BRIEF:
Using the data that follows, return exactly the lines from the one that contains "turquoise screwdriver: 3 -> 2" through the one that contains "red box: 7 -> 6", ends included.

INFORMATION SHOWN:
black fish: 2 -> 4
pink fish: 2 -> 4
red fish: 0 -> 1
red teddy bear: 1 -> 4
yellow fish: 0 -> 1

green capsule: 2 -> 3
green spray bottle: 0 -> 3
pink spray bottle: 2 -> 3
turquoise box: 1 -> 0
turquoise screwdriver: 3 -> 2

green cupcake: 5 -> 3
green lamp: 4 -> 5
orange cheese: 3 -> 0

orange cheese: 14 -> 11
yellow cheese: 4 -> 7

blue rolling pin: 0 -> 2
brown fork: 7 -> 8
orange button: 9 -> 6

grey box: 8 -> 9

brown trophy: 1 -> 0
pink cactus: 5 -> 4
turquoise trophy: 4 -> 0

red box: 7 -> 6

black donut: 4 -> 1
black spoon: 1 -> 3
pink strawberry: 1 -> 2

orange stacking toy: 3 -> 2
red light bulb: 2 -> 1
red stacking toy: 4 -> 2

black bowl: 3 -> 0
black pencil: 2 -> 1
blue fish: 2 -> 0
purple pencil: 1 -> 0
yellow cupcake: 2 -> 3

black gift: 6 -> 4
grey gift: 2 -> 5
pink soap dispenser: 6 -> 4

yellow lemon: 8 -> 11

TASK OUTPUT:
turquoise screwdriver: 3 -> 2

green cupcake: 5 -> 3
green lamp: 4 -> 5
orange cheese: 3 -> 0

orange cheese: 14 -> 11
yellow cheese: 4 -> 7

blue rolling pin: 0 -> 2
brown fork: 7 -> 8
orange button: 9 -> 6

grey box: 8 -> 9

brown trophy: 1 -> 0
pink cactus: 5 -> 4
turquoise trophy: 4 -> 0

red box: 7 -> 6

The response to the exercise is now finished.